** Instructions for the task **
For every line below, set down an identical copy.

** Source data **
····················
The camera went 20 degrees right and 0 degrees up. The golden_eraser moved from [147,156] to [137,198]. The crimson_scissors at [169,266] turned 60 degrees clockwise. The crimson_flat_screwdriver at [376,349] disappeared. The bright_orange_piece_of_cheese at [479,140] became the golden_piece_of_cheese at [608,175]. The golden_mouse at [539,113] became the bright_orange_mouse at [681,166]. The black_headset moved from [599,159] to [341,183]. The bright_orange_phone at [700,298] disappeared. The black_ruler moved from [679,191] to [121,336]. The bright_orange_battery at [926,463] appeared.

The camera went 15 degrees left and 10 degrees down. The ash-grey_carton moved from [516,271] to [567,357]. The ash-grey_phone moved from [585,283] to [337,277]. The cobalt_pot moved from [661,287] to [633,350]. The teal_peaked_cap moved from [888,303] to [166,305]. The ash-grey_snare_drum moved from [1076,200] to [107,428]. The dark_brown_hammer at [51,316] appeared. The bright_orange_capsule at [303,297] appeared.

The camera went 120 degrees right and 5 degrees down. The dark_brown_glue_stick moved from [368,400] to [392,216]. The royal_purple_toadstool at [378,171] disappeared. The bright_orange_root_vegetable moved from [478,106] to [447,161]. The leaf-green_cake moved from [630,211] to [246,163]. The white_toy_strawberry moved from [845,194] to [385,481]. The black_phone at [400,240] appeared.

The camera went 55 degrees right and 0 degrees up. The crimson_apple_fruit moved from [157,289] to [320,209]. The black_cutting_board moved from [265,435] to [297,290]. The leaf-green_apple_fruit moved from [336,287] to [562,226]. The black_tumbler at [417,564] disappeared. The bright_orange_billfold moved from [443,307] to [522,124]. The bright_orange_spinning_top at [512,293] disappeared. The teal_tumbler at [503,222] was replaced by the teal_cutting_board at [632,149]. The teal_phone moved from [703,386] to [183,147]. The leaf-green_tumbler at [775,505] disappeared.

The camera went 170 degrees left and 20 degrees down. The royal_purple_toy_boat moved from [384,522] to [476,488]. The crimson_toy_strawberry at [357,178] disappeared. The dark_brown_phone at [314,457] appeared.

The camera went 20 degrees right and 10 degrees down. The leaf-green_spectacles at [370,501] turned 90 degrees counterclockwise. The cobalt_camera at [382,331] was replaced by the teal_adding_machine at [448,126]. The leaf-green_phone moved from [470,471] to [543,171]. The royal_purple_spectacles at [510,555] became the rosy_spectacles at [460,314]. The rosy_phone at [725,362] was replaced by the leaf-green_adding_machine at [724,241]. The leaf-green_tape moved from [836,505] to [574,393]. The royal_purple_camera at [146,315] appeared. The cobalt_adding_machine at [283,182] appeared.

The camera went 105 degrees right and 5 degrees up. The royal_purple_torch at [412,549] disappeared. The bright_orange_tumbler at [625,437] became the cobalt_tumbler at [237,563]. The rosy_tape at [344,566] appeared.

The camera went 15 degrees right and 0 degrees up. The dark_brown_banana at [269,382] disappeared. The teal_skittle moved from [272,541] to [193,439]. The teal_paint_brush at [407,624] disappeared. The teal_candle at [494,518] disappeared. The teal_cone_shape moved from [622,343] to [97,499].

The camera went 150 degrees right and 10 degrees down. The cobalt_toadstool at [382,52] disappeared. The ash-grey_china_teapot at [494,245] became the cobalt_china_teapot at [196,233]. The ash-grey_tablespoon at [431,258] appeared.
····················
** Result **
The camera went 20 degrees right and 0 degrees up. The golden_eraser moved from [147,156] to [137,198]. The crimson_scissors at [169,266] turned 60 degrees clockwise. The crimson_flat_screwdriver at [376,349] disappeared. The bright_orange_piece_of_cheese at [479,140] became the golden_piece_of_cheese at [608,175]. The golden_mouse at [539,113] became the bright_orange_mouse at [681,166]. The black_headset moved from [599,159] to [341,183]. The bright_orange_phone at [700,298] disappeared. The black_ruler moved from [679,191] to [121,336]. The bright_orange_battery at [926,463] appeared.

The camera went 15 degrees left and 10 degrees down. The ash-grey_carton moved from [516,271] to [567,357]. The ash-grey_phone moved from [585,283] to [337,277]. The cobalt_pot moved from [661,287] to [633,350]. The teal_peaked_cap moved from [888,303] to [166,305]. The ash-grey_snare_drum moved from [1076,200] to [107,428]. The dark_brown_hammer at [51,316] appeared. The bright_orange_capsule at [303,297] appeared.

The camera went 120 degrees right and 5 degrees down. The dark_brown_glue_stick moved from [368,400] to [392,216]. The royal_purple_toadstool at [378,171] disappeared. The bright_orange_root_vegetable moved from [478,106] to [447,161]. The leaf-green_cake moved from [630,211] to [246,163]. The white_toy_strawberry moved from [845,194] to [385,481]. The black_phone at [400,240] appeared.

The camera went 55 degrees right and 0 degrees up. The crimson_apple_fruit moved from [157,289] to [320,209]. The black_cutting_board moved from [265,435] to [297,290]. The leaf-green_apple_fruit moved from [336,287] to [562,226]. The black_tumbler at [417,564] disappeared. The bright_orange_billfold moved from [443,307] to [522,124]. The bright_orange_spinning_top at [512,293] disappeared. The teal_tumbler at [503,222] was replaced by the teal_cutting_board at [632,149]. The teal_phone moved from [703,386] to [183,147]. The leaf-green_tumbler at [775,505] disappeared.

The camera went 170 degrees left and 20 degrees down. The royal_purple_toy_boat moved from [384,522] to [476,488]. The crimson_toy_strawberry at [357,178] disappeared. The dark_brown_phone at [314,457] appeared.

The camera went 20 degrees right and 10 degrees down. The leaf-green_spectacles at [370,501] turned 90 degrees counterclockwise. The cobalt_camera at [382,331] was replaced by the teal_adding_machine at [448,126]. The leaf-green_phone moved from [470,471] to [543,171]. The royal_purple_spectacles at [510,555] became the rosy_spectacles at [460,314]. The rosy_phone at [725,362] was replaced by the leaf-green_adding_machine at [724,241]. The leaf-green_tape moved from [836,505] to [574,393]. The royal_purple_camera at [146,315] appeared. The cobalt_adding_machine at [283,182] appeared.

The camera went 105 degrees right and 5 degrees up. The royal_purple_torch at [412,549] disappeared. The bright_orange_tumbler at [625,437] became the cobalt_tumbler at [237,563]. The rosy_tape at [344,566] appeared.

The camera went 15 degrees right and 0 degrees up. The dark_brown_banana at [269,382] disappeared. The teal_skittle moved from [272,541] to [193,439]. The teal_paint_brush at [407,624] disappeared. The teal_candle at [494,518] disappeared. The teal_cone_shape moved from [622,343] to [97,499].

The camera went 150 degrees right and 10 degrees down. The cobalt_toadstool at [382,52] disappeared. The ash-grey_china_teapot at [494,245] became the cobalt_china_teapot at [196,233]. The ash-grey_tablespoon at [431,258] appeared.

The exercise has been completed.